(Data records)

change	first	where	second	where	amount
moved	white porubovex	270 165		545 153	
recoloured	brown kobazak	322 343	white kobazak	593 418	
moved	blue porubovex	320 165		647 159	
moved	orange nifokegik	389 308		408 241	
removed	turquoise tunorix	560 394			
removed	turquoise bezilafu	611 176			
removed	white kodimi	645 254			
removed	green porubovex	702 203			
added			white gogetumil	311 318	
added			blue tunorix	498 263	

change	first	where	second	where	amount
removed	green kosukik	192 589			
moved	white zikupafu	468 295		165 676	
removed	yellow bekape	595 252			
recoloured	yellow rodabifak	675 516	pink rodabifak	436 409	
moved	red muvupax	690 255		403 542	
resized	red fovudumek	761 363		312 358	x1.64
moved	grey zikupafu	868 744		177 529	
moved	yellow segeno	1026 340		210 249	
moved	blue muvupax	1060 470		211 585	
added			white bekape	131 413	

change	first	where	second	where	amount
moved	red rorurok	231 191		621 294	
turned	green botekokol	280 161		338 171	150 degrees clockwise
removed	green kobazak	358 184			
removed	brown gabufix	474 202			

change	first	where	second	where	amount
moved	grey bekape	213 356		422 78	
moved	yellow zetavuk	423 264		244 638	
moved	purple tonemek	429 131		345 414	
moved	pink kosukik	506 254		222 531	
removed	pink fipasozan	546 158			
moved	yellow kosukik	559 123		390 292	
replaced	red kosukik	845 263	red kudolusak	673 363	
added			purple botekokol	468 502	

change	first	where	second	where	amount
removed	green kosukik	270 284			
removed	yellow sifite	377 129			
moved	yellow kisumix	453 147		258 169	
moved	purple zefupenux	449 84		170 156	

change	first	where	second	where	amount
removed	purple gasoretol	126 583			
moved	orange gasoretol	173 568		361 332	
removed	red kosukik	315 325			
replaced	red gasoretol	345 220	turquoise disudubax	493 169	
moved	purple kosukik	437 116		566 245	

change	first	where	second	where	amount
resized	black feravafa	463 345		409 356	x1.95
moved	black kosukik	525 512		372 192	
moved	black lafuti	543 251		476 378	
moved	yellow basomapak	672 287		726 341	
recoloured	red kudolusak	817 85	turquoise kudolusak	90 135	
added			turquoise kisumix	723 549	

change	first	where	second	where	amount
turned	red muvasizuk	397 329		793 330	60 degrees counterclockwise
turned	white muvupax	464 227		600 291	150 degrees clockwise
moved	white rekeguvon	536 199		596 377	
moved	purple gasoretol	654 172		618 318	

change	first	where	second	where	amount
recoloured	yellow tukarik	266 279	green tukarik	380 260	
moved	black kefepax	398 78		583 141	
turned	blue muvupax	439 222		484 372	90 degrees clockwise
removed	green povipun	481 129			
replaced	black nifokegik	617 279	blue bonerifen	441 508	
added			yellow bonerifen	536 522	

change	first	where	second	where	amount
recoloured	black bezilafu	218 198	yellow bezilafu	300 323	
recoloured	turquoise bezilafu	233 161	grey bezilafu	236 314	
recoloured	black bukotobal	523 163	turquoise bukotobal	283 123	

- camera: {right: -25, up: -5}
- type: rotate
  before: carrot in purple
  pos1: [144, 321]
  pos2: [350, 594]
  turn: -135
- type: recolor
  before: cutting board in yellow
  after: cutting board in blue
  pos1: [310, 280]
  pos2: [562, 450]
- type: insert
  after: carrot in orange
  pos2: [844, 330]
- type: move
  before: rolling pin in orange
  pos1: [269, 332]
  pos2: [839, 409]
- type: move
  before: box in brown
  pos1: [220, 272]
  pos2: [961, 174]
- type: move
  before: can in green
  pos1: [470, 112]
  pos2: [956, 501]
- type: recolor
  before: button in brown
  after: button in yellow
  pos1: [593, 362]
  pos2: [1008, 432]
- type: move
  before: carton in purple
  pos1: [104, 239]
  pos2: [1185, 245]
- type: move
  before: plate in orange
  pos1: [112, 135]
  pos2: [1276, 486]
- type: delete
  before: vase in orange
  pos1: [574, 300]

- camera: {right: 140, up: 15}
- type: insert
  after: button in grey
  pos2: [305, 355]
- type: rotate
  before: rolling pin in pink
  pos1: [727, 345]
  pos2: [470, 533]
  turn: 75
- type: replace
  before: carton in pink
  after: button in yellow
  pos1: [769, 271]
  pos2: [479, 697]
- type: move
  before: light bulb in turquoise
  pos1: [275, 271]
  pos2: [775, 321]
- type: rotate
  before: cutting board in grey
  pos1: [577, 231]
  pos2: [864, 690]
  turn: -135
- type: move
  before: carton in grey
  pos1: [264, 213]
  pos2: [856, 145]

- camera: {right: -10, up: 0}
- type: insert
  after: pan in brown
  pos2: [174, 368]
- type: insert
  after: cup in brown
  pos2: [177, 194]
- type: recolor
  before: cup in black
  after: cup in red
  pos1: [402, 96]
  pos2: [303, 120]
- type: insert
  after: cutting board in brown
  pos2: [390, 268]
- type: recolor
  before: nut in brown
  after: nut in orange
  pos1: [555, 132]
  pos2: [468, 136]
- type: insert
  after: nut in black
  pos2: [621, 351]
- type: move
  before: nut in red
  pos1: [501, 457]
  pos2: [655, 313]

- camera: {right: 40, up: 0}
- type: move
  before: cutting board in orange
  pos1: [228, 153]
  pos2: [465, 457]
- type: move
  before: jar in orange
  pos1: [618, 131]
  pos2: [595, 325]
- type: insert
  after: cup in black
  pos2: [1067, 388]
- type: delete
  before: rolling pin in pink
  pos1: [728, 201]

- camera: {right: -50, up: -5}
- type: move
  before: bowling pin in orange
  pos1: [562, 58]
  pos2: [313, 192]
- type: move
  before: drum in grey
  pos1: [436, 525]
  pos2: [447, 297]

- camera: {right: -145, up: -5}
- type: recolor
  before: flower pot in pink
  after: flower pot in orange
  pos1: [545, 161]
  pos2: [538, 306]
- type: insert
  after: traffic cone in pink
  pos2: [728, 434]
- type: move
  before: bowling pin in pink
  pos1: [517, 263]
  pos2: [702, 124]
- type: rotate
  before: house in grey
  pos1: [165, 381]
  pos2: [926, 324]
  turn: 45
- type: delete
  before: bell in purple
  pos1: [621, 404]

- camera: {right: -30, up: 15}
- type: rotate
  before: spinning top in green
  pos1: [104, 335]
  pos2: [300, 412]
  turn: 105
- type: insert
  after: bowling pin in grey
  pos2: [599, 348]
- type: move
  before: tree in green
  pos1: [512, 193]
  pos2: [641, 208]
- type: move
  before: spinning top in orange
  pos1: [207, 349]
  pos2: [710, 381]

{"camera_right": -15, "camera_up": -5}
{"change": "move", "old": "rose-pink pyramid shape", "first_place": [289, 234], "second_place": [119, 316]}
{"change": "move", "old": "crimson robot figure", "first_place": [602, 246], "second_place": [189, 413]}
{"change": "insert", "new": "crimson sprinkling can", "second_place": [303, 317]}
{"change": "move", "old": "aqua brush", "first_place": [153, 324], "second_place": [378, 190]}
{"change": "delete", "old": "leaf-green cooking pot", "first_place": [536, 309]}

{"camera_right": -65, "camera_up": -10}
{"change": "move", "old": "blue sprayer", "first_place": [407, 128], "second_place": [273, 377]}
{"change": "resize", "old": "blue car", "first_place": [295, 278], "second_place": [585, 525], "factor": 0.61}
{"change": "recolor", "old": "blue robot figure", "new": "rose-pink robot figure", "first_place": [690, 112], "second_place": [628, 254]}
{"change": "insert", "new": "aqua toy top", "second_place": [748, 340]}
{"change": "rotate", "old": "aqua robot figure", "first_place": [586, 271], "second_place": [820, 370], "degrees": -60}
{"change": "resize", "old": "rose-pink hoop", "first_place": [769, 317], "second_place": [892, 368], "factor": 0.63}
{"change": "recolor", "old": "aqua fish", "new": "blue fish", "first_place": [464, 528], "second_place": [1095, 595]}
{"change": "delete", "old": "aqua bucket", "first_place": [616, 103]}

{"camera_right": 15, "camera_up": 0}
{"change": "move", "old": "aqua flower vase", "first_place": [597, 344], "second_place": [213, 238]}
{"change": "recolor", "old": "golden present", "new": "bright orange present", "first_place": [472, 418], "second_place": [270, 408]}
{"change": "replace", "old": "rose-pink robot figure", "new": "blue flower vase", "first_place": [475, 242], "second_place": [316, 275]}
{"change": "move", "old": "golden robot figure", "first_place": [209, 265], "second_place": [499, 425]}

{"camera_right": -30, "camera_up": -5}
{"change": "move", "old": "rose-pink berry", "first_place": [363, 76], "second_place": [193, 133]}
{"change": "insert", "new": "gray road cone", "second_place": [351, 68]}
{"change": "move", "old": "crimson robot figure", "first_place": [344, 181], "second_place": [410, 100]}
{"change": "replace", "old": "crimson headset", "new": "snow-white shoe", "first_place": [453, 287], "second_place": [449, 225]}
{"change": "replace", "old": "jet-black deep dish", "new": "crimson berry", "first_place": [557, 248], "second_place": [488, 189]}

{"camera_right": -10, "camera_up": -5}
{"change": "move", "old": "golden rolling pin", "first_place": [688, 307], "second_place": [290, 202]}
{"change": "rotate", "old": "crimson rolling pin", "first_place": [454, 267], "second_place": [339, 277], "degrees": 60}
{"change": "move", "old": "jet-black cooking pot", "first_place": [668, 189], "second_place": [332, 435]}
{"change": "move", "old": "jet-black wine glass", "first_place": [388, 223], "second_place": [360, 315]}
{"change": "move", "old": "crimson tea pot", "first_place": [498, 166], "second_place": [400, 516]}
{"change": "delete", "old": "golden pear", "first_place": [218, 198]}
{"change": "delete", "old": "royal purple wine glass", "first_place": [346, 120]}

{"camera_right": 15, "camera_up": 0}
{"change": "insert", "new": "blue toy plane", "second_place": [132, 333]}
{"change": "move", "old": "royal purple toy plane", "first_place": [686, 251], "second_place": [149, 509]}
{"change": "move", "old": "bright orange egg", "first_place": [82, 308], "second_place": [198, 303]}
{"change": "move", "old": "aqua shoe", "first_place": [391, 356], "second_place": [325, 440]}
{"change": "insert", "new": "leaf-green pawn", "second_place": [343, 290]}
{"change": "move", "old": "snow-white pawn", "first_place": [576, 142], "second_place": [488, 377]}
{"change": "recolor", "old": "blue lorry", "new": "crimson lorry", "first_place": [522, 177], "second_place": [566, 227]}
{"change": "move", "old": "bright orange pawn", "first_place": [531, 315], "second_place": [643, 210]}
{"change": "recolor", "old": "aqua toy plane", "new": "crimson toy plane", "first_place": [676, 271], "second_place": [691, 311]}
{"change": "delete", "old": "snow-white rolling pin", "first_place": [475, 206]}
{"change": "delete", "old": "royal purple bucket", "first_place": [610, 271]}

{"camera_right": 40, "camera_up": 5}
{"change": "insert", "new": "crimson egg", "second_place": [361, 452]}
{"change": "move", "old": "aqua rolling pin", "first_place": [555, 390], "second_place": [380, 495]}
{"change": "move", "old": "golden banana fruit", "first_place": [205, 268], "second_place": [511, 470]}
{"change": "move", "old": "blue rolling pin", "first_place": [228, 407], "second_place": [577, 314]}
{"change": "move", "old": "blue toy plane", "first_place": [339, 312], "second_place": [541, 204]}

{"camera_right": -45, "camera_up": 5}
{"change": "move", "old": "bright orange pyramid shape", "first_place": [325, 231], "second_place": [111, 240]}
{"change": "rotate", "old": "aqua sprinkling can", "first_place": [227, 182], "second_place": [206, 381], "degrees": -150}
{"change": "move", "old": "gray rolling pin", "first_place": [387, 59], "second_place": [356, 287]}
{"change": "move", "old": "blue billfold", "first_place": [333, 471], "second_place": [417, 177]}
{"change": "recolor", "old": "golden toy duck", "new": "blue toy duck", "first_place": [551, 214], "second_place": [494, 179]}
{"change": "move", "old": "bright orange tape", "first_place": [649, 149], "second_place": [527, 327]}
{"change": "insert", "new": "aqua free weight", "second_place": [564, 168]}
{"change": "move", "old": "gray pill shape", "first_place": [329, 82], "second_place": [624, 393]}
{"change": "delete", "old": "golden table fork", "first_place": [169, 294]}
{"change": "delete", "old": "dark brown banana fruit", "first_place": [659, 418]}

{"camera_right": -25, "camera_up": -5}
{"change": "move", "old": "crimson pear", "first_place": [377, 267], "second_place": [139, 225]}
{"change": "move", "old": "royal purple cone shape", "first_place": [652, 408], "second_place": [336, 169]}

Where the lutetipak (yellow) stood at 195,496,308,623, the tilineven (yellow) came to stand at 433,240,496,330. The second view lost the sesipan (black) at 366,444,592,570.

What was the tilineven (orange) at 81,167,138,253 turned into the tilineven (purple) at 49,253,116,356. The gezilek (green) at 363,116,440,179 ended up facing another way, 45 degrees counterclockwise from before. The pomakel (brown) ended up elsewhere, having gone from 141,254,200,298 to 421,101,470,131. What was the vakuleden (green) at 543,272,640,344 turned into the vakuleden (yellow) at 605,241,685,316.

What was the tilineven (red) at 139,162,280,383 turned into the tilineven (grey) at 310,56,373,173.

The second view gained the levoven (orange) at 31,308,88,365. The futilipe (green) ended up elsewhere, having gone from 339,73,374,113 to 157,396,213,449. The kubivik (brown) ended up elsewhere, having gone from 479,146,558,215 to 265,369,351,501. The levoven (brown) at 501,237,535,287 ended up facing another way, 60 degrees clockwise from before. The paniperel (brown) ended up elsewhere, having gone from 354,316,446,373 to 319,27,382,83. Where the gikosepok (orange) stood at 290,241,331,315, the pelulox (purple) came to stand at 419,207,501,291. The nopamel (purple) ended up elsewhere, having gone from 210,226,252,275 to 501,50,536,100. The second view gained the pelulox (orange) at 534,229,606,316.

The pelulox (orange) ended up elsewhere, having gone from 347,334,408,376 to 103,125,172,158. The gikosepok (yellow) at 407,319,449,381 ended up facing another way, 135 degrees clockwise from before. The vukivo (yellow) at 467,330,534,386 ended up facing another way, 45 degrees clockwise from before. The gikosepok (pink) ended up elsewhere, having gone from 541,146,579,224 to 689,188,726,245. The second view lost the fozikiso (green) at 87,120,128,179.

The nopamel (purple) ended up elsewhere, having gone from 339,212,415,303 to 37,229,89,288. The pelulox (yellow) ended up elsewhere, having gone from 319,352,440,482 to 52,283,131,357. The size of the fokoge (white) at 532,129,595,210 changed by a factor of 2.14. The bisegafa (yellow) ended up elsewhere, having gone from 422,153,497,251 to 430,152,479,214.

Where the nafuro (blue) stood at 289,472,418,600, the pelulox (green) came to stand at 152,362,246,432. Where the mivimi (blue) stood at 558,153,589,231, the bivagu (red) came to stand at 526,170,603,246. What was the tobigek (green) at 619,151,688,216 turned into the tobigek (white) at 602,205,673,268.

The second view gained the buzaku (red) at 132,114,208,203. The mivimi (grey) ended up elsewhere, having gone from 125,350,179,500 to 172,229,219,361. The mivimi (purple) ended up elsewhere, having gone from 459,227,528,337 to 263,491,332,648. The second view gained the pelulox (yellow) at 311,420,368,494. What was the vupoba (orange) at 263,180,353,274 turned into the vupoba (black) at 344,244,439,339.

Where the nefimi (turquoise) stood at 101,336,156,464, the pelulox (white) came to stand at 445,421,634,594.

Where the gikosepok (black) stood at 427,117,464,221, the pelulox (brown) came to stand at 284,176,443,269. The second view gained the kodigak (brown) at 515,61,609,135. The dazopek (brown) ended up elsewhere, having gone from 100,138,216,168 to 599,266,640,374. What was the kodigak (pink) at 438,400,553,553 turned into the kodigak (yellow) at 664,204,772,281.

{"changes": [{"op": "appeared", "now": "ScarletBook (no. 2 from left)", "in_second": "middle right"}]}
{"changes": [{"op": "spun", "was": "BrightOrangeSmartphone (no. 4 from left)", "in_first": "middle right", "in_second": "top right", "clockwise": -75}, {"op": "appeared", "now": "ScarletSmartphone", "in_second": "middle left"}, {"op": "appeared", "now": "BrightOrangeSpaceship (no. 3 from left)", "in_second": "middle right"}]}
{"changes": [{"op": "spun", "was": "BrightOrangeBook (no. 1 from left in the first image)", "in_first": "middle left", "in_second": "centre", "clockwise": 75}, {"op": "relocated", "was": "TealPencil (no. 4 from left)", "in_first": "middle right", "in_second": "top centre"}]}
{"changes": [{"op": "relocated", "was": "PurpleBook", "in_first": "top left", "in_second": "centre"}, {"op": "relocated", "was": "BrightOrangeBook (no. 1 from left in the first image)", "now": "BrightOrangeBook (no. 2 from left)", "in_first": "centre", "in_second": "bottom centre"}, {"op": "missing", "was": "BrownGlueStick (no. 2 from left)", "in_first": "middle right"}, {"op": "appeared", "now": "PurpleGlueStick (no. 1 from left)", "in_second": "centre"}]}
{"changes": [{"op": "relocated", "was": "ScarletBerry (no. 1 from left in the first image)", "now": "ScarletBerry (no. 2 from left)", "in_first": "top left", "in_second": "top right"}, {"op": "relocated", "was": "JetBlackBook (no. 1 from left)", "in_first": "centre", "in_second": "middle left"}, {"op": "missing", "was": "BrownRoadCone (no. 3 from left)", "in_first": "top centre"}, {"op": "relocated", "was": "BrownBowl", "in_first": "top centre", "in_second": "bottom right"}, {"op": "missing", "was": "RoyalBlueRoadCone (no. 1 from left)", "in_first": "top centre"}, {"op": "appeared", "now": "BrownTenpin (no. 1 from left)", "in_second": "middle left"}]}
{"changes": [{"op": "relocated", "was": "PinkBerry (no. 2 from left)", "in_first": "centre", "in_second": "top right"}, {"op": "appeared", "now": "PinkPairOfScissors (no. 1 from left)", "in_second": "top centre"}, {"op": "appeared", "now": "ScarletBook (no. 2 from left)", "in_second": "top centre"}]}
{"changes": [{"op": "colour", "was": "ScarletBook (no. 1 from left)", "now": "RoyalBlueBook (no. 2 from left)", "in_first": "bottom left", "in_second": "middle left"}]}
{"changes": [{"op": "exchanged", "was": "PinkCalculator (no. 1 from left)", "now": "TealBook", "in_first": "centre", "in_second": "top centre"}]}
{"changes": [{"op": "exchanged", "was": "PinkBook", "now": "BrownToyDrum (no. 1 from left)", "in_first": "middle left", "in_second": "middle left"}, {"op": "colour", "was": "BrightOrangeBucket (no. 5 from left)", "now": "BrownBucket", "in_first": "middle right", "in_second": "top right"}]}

Prompt: Report all lines above with "porubovex".

Response to this exercise:
moved	white porubovex	270 165		545 153	
moved	blue porubovex	320 165		647 159	
removed	green porubovex	702 203			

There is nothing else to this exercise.